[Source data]
------------------------------------
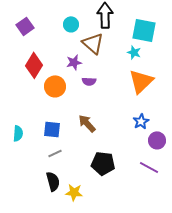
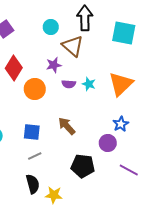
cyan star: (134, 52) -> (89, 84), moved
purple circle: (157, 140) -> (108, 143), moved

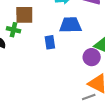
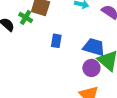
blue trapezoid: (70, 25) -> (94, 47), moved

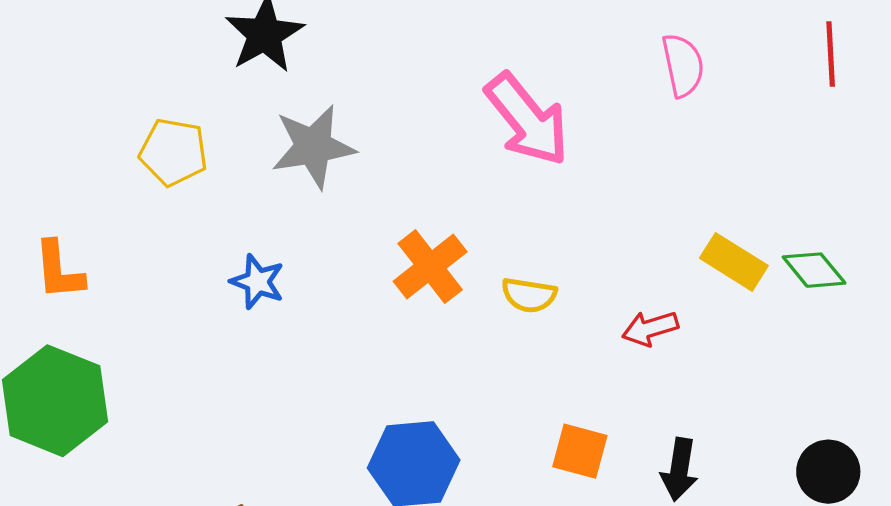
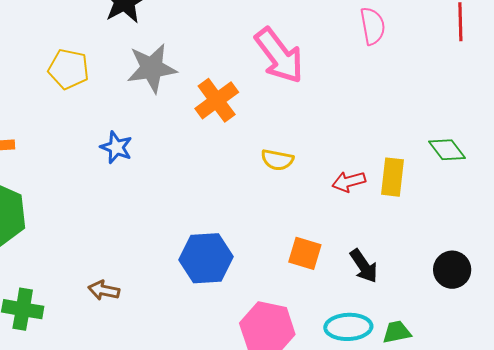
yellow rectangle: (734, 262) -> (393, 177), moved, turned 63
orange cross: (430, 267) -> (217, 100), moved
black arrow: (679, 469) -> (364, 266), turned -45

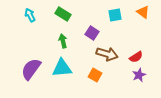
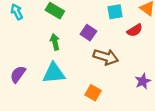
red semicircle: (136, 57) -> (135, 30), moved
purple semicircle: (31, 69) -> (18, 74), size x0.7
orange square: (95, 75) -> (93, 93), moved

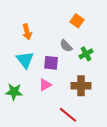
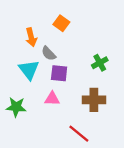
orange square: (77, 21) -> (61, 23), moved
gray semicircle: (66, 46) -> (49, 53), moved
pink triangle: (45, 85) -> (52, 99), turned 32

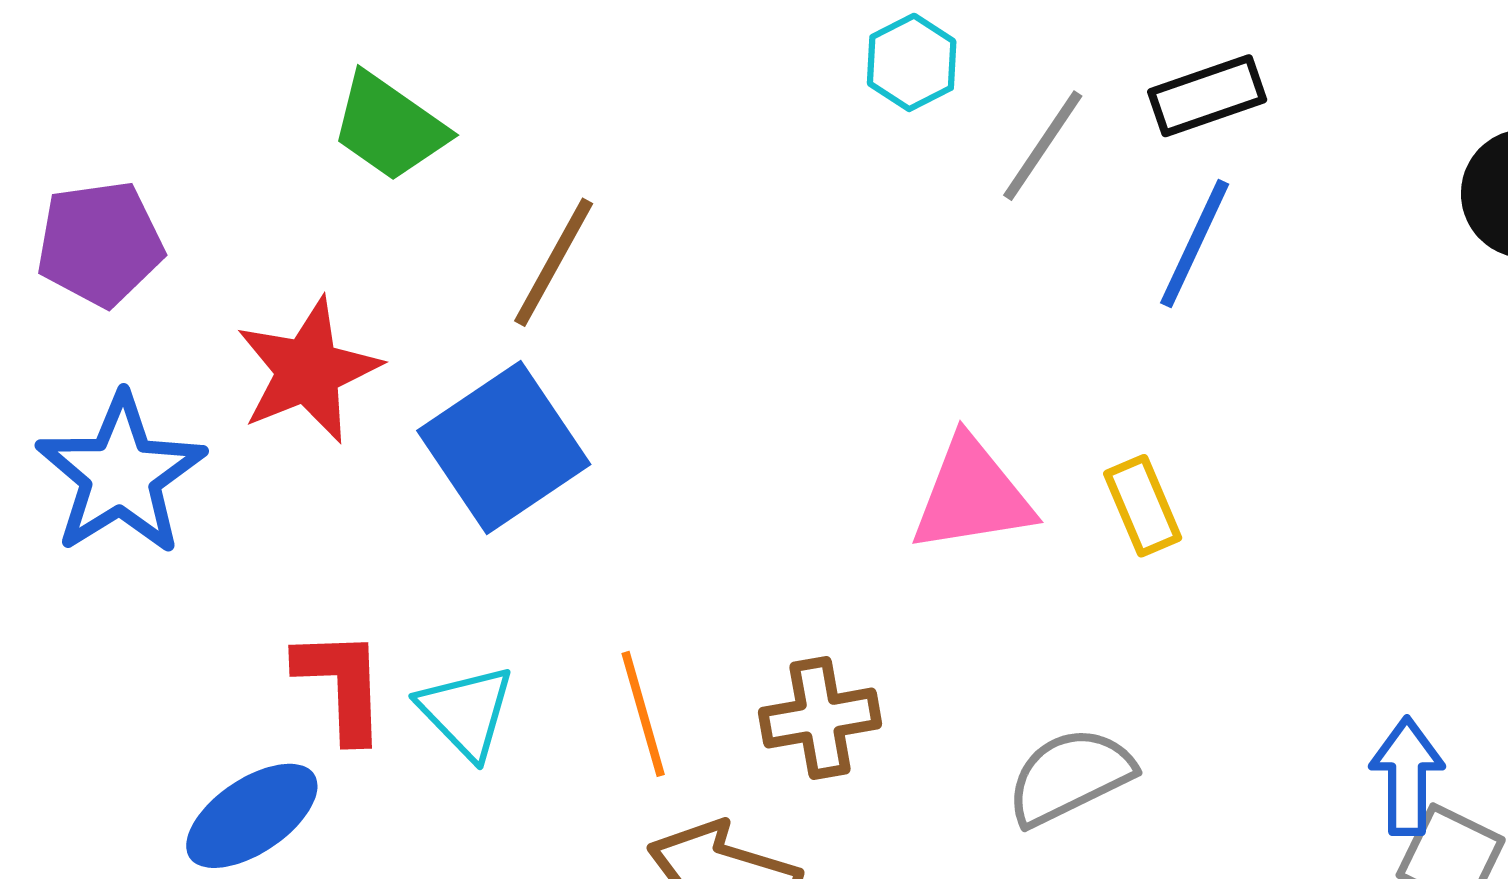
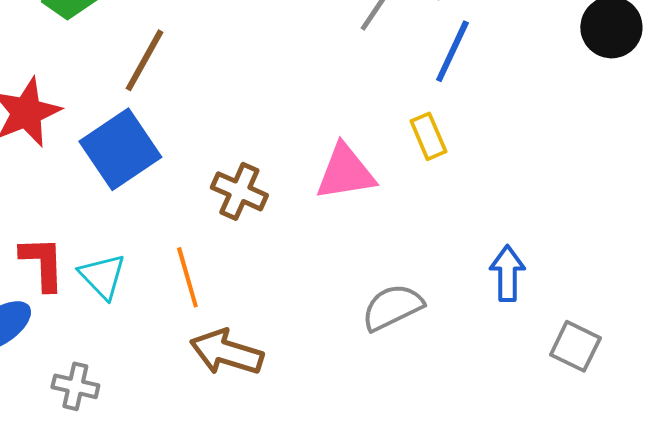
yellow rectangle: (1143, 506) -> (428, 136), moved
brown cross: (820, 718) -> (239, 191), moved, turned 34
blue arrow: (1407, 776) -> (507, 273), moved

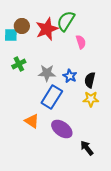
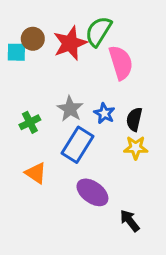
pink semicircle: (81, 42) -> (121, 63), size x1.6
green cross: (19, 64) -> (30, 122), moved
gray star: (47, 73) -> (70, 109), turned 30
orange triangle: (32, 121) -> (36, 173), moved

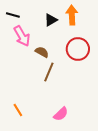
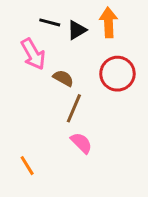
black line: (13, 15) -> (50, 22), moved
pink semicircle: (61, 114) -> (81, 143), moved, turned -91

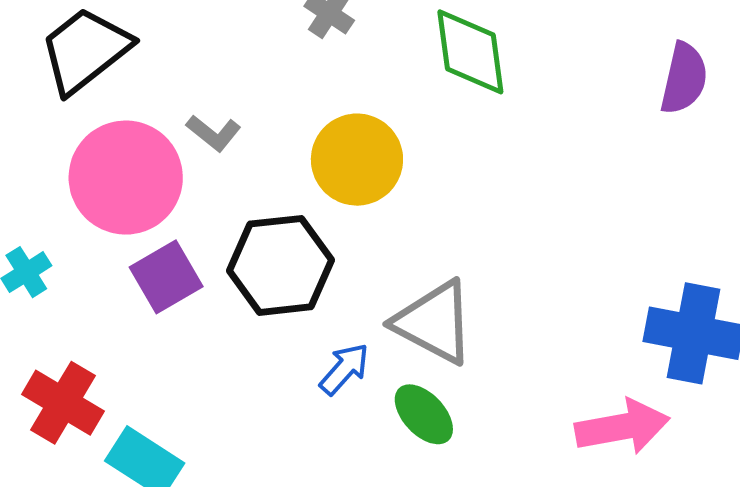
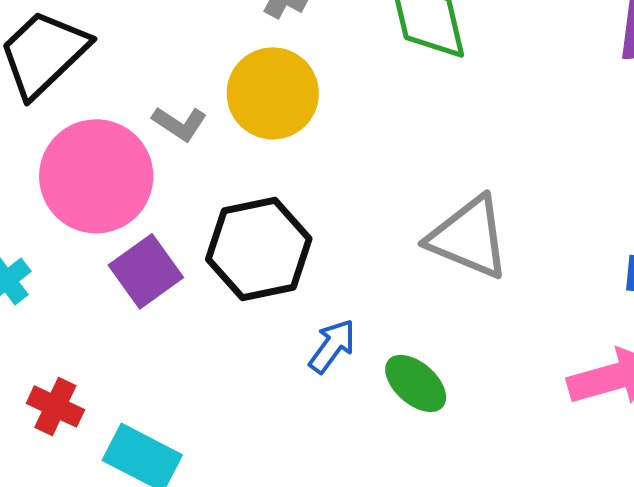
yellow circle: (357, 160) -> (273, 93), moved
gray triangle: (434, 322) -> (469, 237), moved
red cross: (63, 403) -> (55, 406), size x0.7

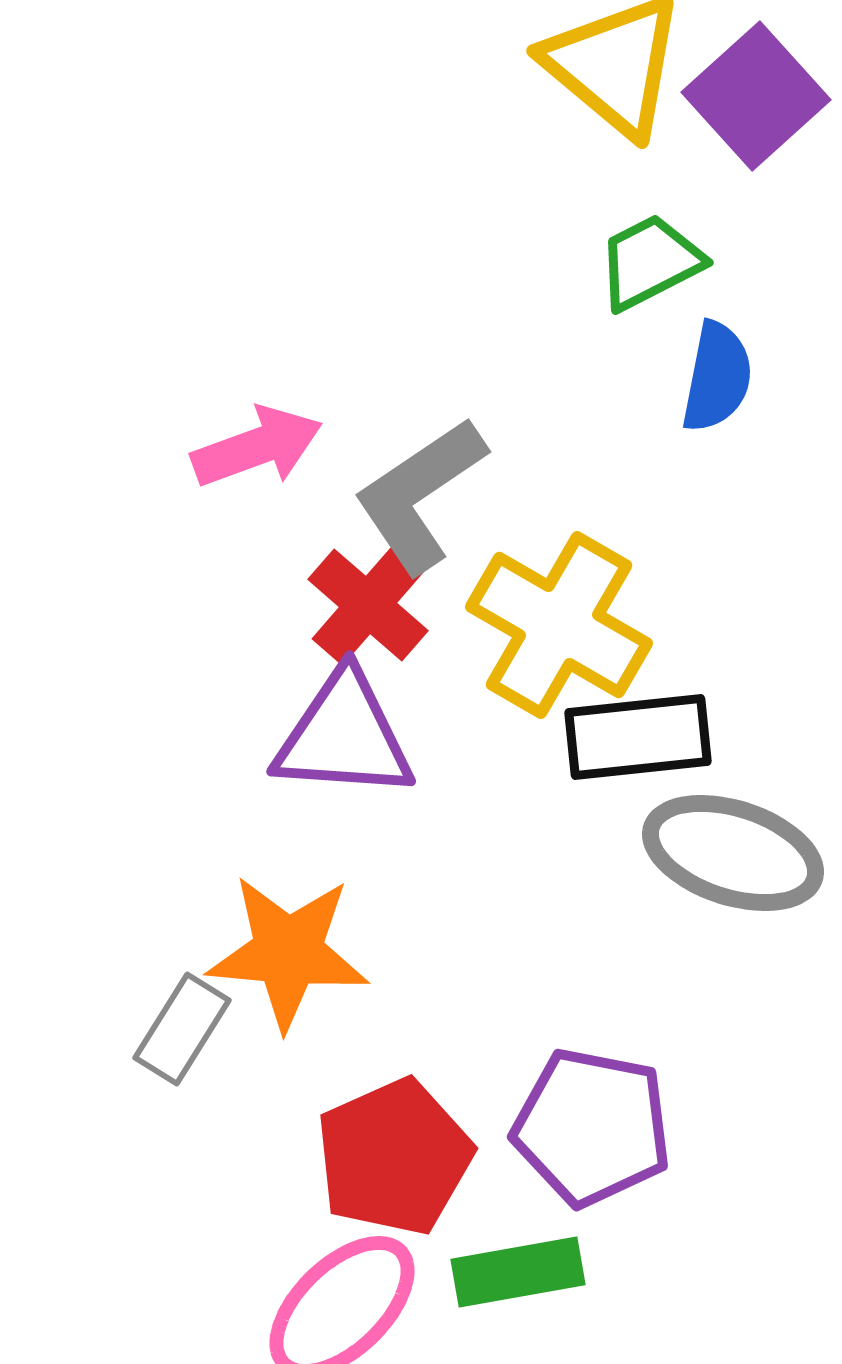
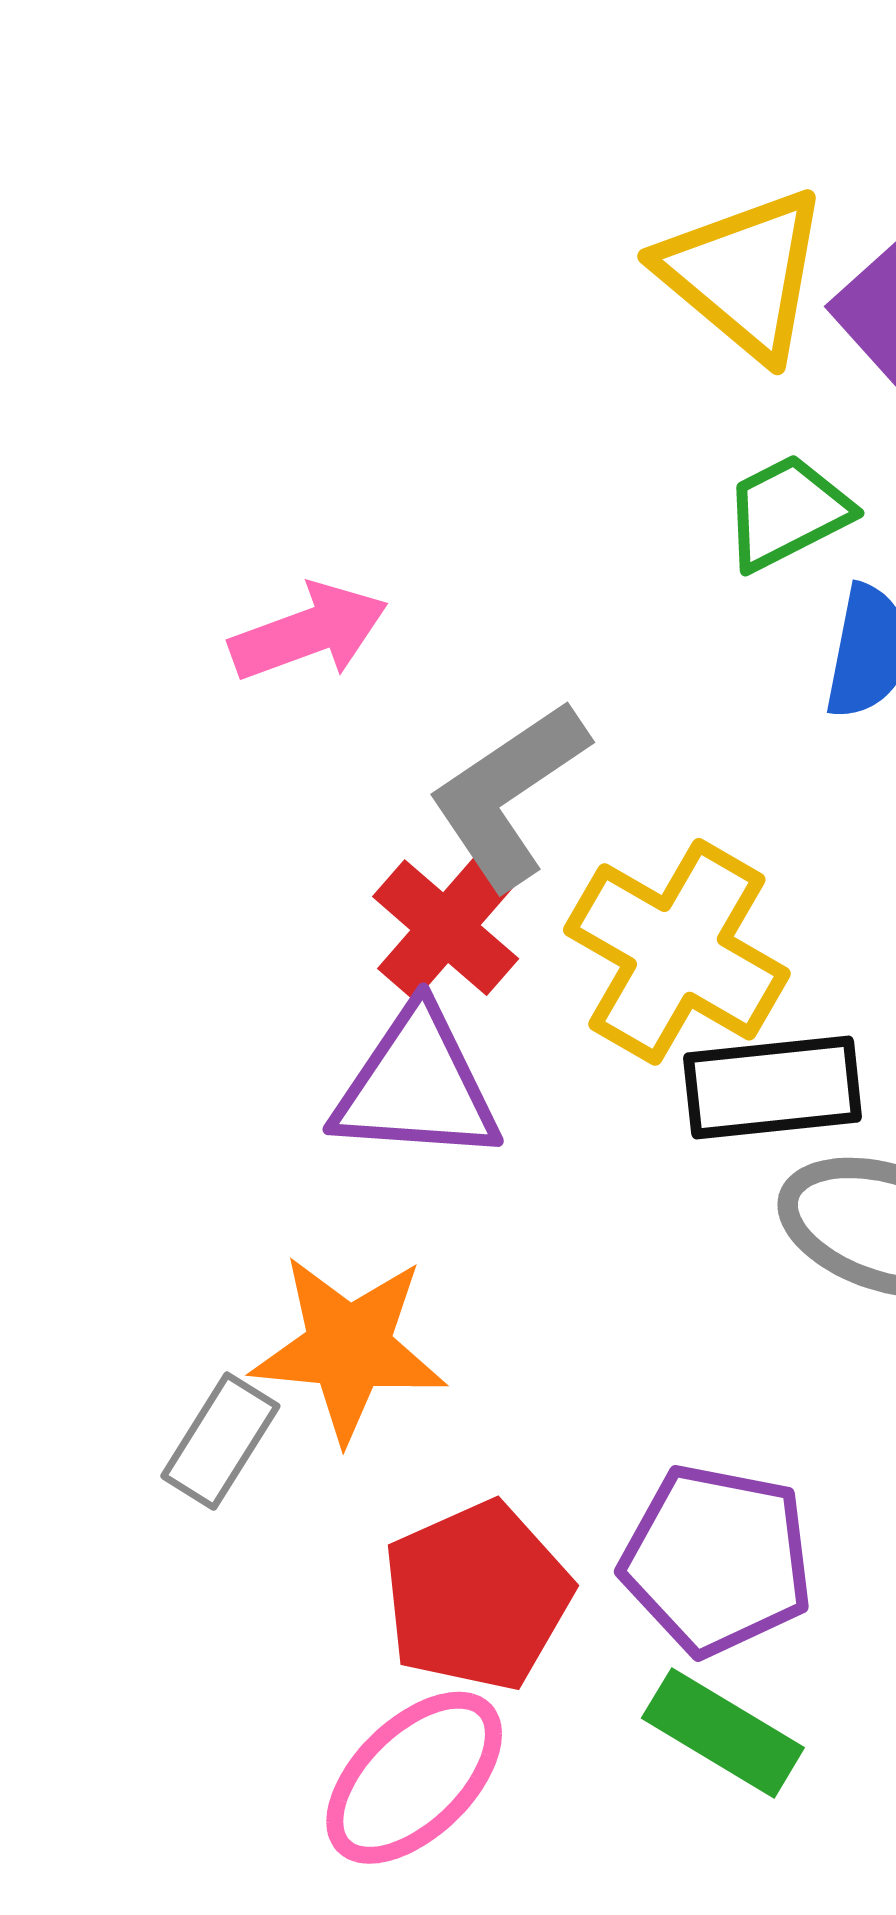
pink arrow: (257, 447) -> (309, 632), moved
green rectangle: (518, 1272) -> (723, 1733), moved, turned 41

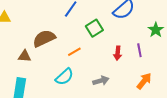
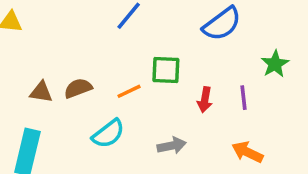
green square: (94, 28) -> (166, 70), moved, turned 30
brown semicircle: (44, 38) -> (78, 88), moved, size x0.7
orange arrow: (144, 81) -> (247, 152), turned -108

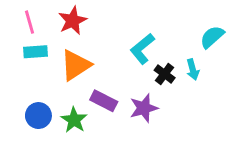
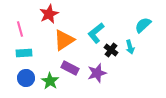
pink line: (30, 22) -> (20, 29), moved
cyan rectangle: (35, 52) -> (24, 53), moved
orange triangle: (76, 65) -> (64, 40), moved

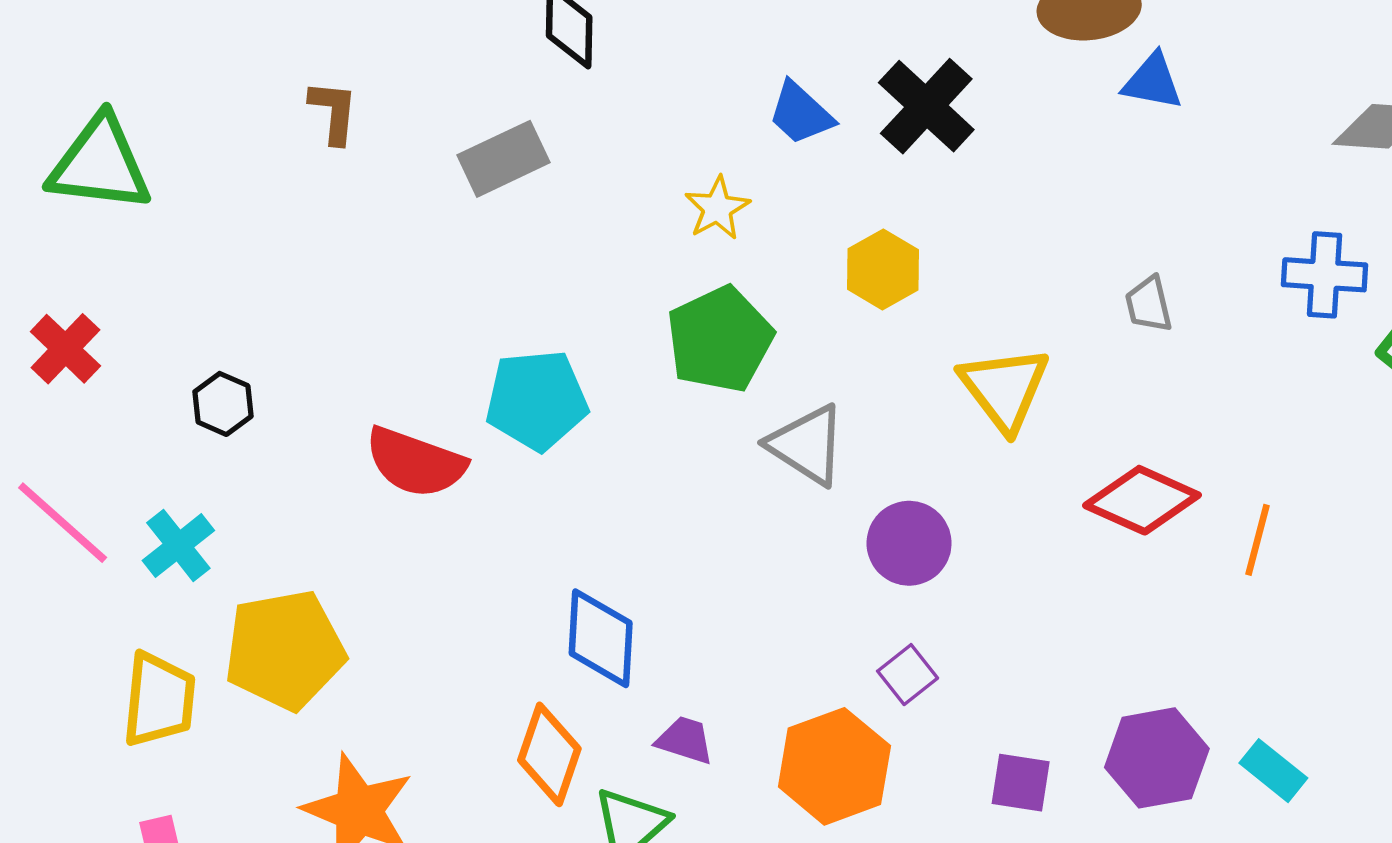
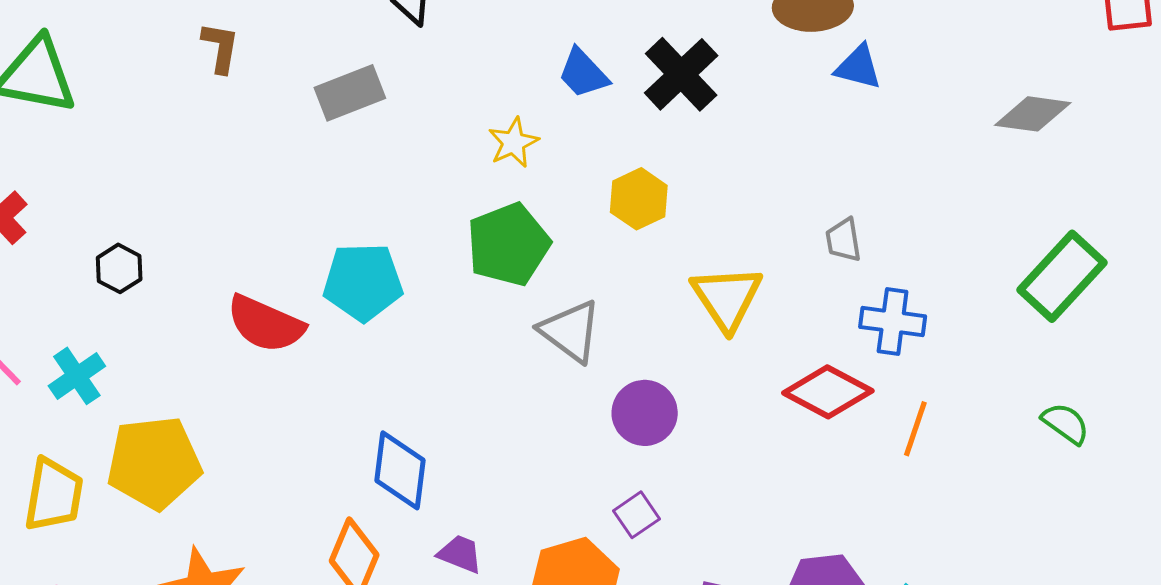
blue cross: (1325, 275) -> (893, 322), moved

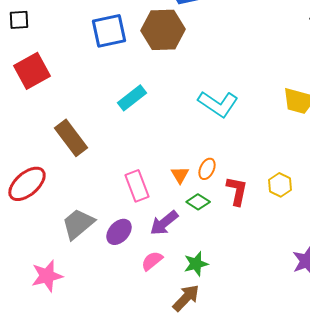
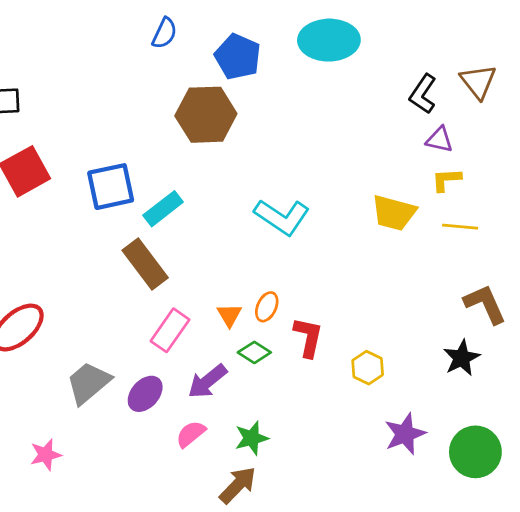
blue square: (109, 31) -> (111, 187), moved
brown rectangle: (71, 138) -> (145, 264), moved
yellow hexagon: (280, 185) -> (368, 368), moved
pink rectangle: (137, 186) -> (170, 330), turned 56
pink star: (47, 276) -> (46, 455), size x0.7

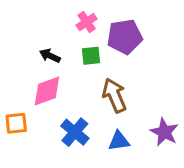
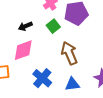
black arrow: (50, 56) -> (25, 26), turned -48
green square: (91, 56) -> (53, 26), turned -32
------------------------------------
What the task asks.
Where a line of the data holds "size", show that line.

Answer to the problem.
purple semicircle: (31, 69) -> (18, 74), size x0.7
pink semicircle: (81, 42) -> (121, 63), size x1.6
red cross: (63, 403) -> (55, 406), size x0.7
brown semicircle: (44, 38) -> (78, 88), moved, size x0.7
pink star: (47, 276) -> (46, 455), size x0.7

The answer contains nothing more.